* [TASK OBJECTIVE]: Give back the listing in full and exactly, leaving out the images.

* [EXERCISE DATA]:
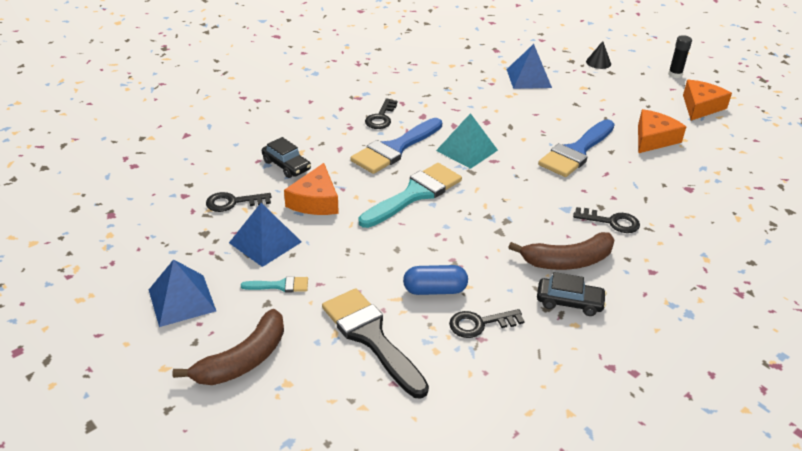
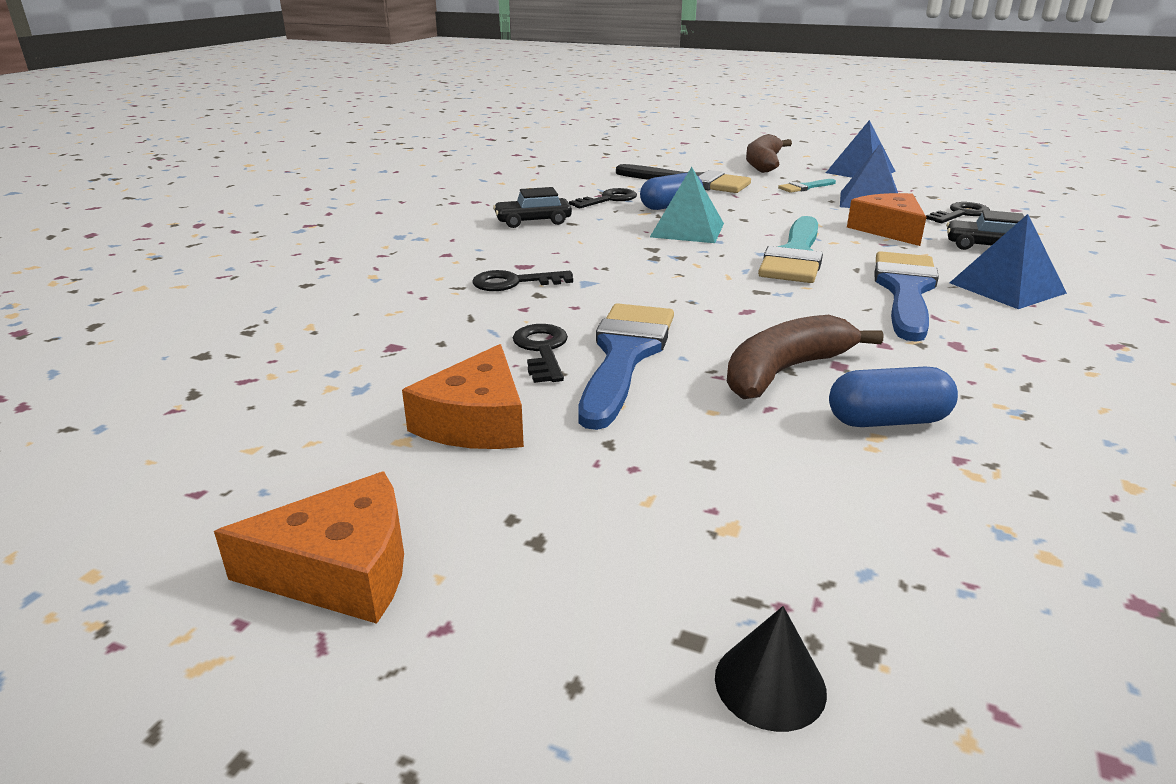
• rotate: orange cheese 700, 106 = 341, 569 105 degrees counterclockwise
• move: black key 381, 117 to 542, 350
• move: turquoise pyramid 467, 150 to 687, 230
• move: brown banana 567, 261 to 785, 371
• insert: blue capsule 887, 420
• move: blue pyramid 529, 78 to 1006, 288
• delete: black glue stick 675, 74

* [RESULT OF THE EXERCISE]:
• rotate: orange cheese 700, 106 = 341, 569 105 degrees counterclockwise
• move: black key 381, 117 to 542, 350
• move: turquoise pyramid 467, 150 to 687, 230
• move: brown banana 567, 261 to 785, 371
• insert: blue capsule 887, 420
• move: blue pyramid 529, 78 to 1006, 288
• delete: black glue stick 675, 74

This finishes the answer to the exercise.